== REQUIRED WORK ==
What is needed is the run of lines from the one with "JP1 pin 1: GND -> VBAT" through the close of the data, set down exactly.

Data extracted from a collection
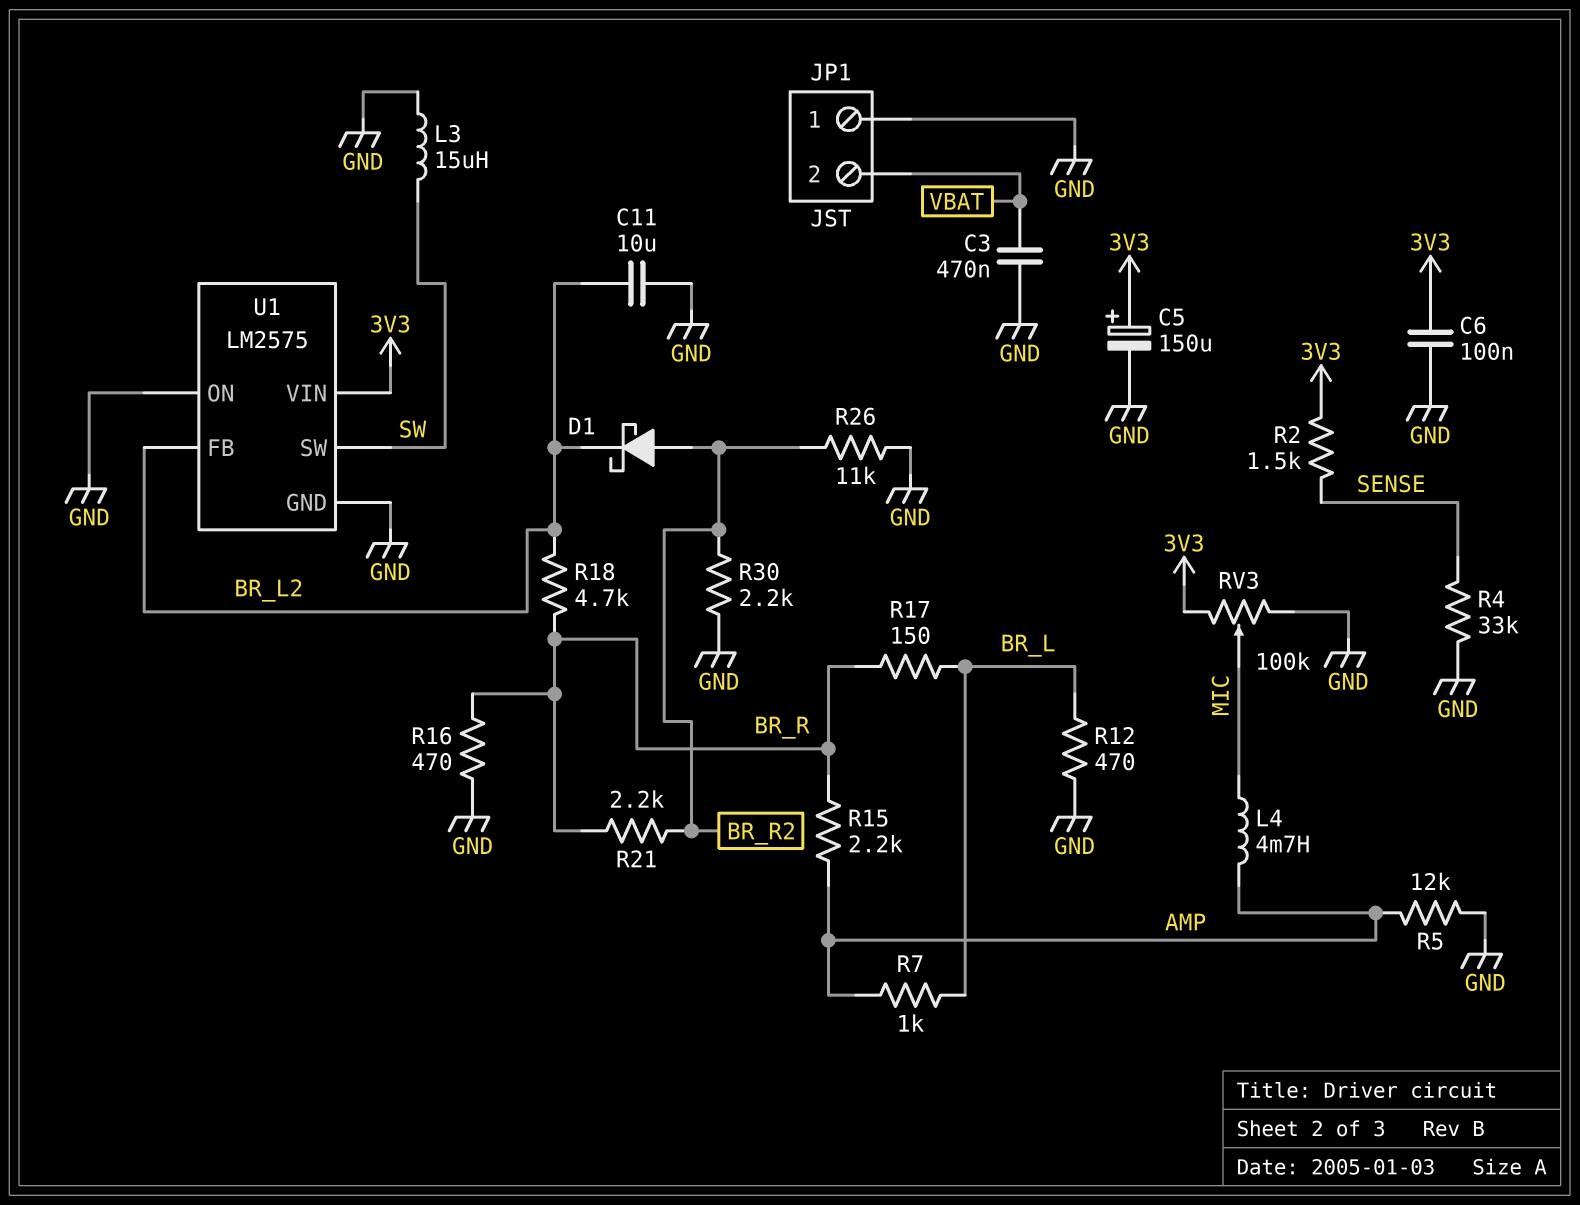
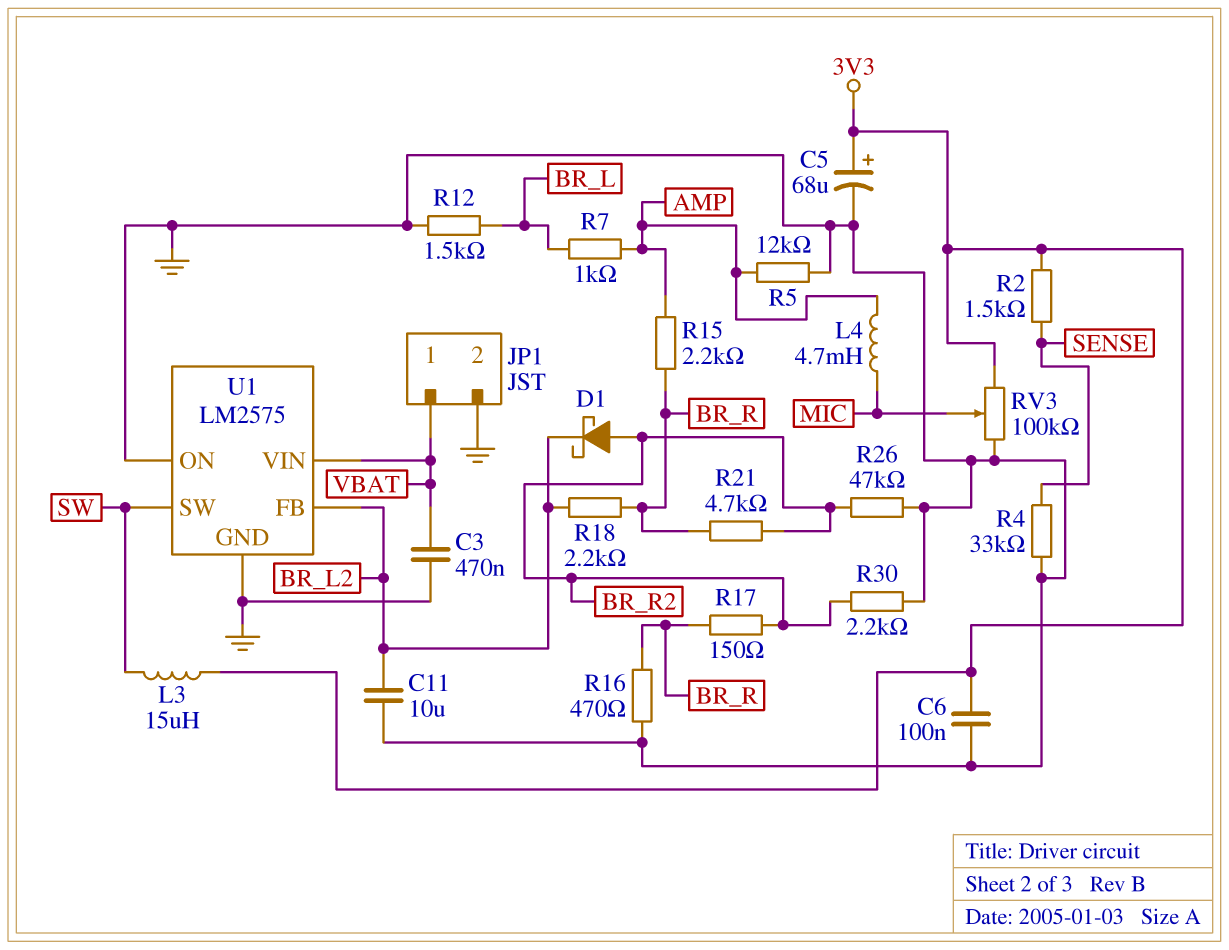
C5: 150uF (plus 3V3, minus GND) -> 68uF (plus 3V3, minus GND)
JP1 pin 1: GND -> VBAT
JP1 pin 2: VBAT -> GND
L3: 15uH (GND, SW) -> 15uH (3V3, SW)
R12: 470 (BR_L, GND) -> 1.5k (BR_L, GND)
R17: 150 (BR_L, BR_R) -> 150 (BR_R, BR_R2)
R18: 4.7k (BR_L2, BR_R) -> 2.2k (BR_L2, BR_R)
R21: 2.2k (BR_R, BR_R2) -> 4.7k (BR_R, BR_R2)
R26: 11k (BR_R2, GND) -> 47k (BR_R2, GND)
U1 pin VIN: 3V3 -> VBAT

== RESPONSE FOR THIS EXERCISE ==
JP1 pin 1: GND -> VBAT
JP1 pin 2: VBAT -> GND
L3: 15uH (GND, SW) -> 15uH (3V3, SW)
R12: 470 (BR_L, GND) -> 1.5k (BR_L, GND)
R17: 150 (BR_L, BR_R) -> 150 (BR_R, BR_R2)
R18: 4.7k (BR_L2, BR_R) -> 2.2k (BR_L2, BR_R)
R21: 2.2k (BR_R, BR_R2) -> 4.7k (BR_R, BR_R2)
R26: 11k (BR_R2, GND) -> 47k (BR_R2, GND)
U1 pin VIN: 3V3 -> VBAT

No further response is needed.